* Task description: Type out each of the following lines word for word, but leave out the pictures.

* Given data:
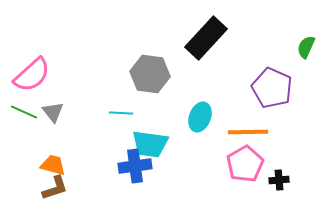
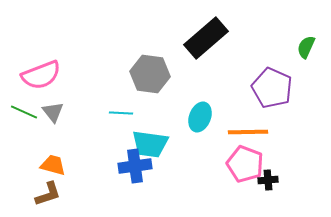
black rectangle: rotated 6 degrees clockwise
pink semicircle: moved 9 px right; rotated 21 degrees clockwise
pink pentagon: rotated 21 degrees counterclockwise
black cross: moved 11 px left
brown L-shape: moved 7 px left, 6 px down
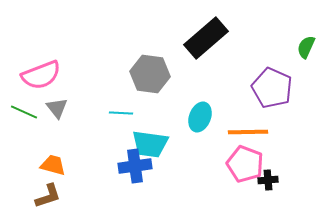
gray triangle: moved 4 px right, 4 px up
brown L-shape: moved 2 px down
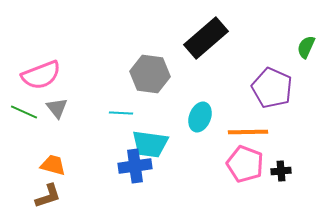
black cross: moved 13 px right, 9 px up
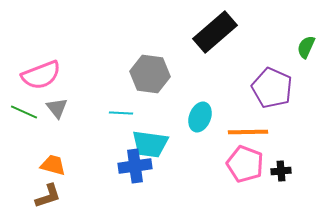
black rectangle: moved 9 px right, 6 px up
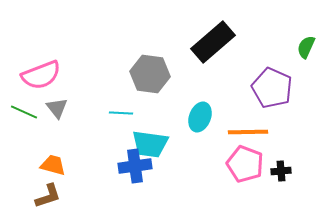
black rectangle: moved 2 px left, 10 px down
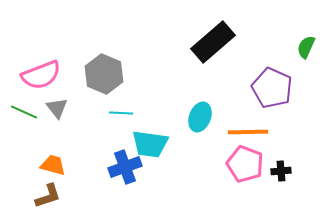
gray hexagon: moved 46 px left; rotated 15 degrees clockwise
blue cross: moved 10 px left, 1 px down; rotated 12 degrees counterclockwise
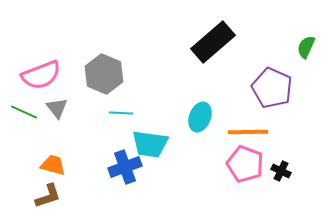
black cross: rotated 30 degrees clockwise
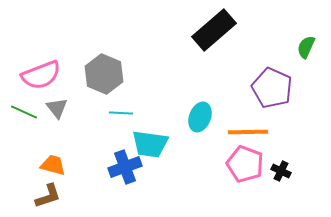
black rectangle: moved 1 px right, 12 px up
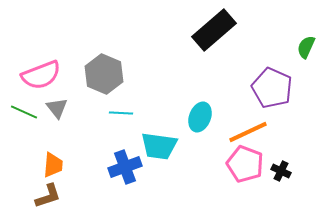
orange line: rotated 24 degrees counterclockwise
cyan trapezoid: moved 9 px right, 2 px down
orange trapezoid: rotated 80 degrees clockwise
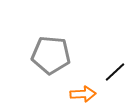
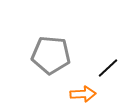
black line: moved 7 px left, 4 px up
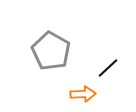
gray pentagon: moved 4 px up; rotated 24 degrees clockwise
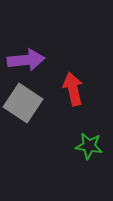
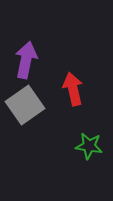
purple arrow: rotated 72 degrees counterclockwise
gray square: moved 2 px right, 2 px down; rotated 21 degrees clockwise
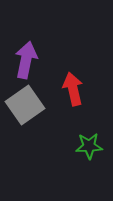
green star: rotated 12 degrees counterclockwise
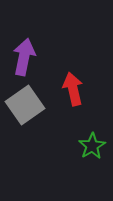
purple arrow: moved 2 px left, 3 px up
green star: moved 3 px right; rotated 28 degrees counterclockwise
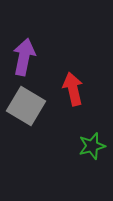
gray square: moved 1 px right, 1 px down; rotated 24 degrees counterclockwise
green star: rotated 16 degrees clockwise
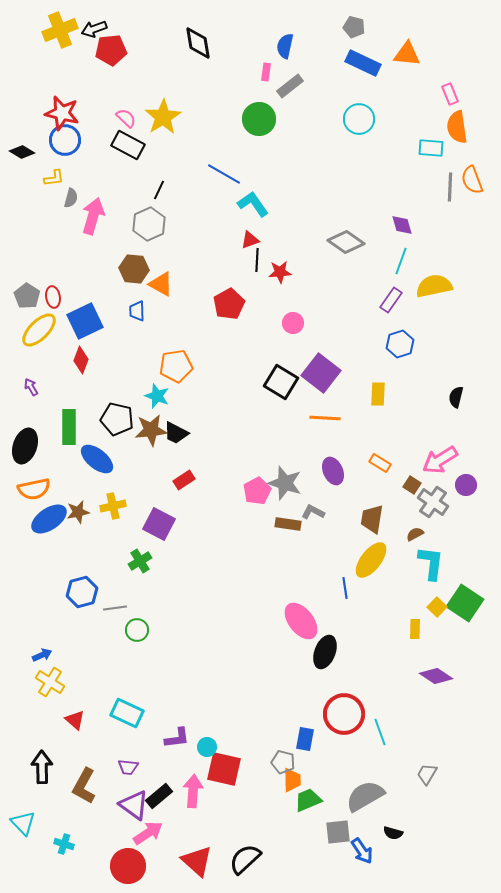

* Output below:
black rectangle: rotated 6 degrees clockwise
pink semicircle: moved 9 px right; rotated 21 degrees clockwise
pink pentagon: rotated 21 degrees counterclockwise
black cross: moved 11 px left
brown L-shape: moved 7 px left, 6 px down
gray triangle: moved 4 px right, 4 px up
brown L-shape: moved 2 px down
black cross: moved 13 px right, 9 px up
black rectangle: moved 9 px right, 6 px up
black rectangle: moved 2 px left, 10 px down
gray hexagon: moved 46 px left; rotated 15 degrees clockwise
blue cross: moved 10 px left, 1 px down; rotated 12 degrees counterclockwise
black cross: rotated 30 degrees clockwise
black rectangle: moved 1 px right, 12 px up
orange line: rotated 24 degrees counterclockwise
cyan trapezoid: moved 9 px right, 2 px down
orange trapezoid: rotated 80 degrees clockwise
black line: moved 7 px left, 4 px up
gray pentagon: moved 4 px up; rotated 24 degrees clockwise
purple arrow: rotated 72 degrees counterclockwise
gray square: moved 2 px right, 2 px down; rotated 21 degrees clockwise
green star: rotated 12 degrees counterclockwise
purple arrow: moved 2 px left, 3 px up
green star: moved 3 px right; rotated 28 degrees counterclockwise
gray square: moved 1 px right, 1 px down; rotated 24 degrees counterclockwise
green star: rotated 16 degrees clockwise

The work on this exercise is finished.